## Exercise material
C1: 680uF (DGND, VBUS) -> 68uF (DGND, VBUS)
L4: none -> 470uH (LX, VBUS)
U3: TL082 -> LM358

---

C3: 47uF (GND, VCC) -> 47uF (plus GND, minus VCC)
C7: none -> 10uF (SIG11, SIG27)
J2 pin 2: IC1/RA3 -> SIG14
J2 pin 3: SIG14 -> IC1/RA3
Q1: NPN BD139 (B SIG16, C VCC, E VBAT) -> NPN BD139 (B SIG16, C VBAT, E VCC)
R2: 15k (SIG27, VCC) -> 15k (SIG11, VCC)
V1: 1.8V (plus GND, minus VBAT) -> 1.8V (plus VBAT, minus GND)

## Task to complete
Set down exactly the lines of the data above, beginning with the line that has "C7: none -> 10uF (SIG11, SIG27)" and ending with the line that has "V1: 1.8V (plus", and no others.

## The completed task
C7: none -> 10uF (SIG11, SIG27)
J2 pin 2: IC1/RA3 -> SIG14
J2 pin 3: SIG14 -> IC1/RA3
Q1: NPN BD139 (B SIG16, C VCC, E VBAT) -> NPN BD139 (B SIG16, C VBAT, E VCC)
R2: 15k (SIG27, VCC) -> 15k (SIG11, VCC)
V1: 1.8V (plus GND, minus VBAT) -> 1.8V (plus VBAT, minus GND)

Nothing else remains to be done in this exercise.